== GIVEN DATA ==
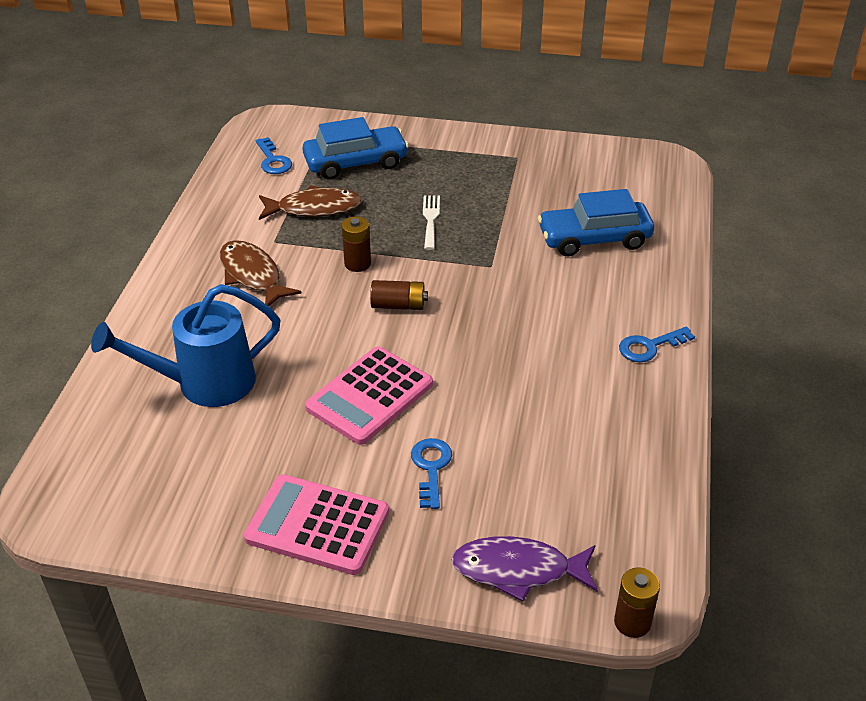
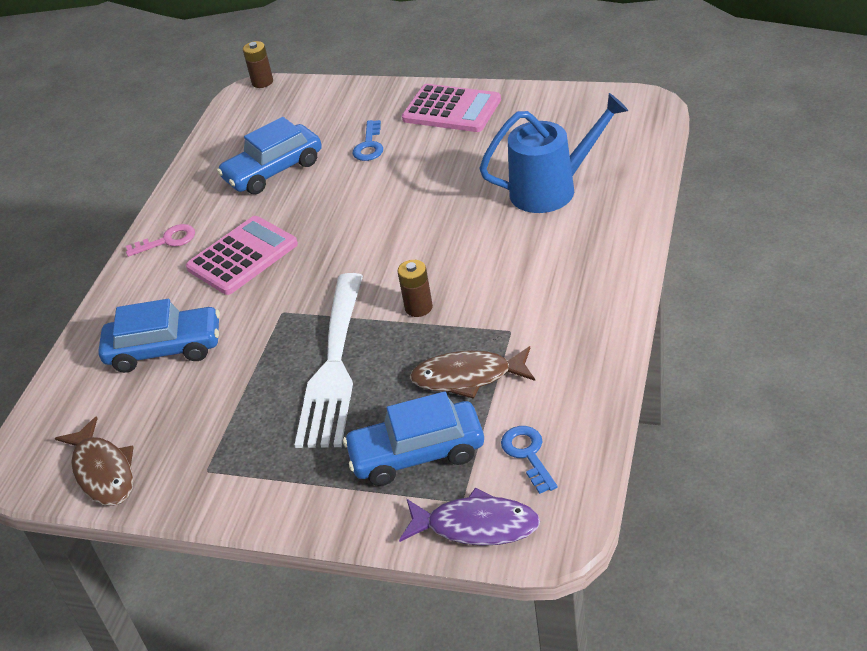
camera: 170 degrees left, 0 degrees up
(252, 275) = (527, 289): brown fish -> brown fish (103, 471)
(370, 396) = (412, 188): pink calculator -> pink calculator (242, 256)
(398, 305) = (380, 265): brown battery -> none
(430, 219) = (334, 367): white fork -> white fork, size x2.31
(518, 570) = (322, 98): purple fish -> purple fish (476, 526)
(553, 436) = (273, 171): none -> blue car
(649, 347) = (167, 240): blue key -> pink key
===
**DESCRIPTION OF THE TASK:** Reproduce, word for word, every line starting at the line that contains "(553, 436) = (273, 171): none -> blue car" and ending with the final line of the entries.

**TASK RESULT:**
(553, 436) = (273, 171): none -> blue car
(649, 347) = (167, 240): blue key -> pink key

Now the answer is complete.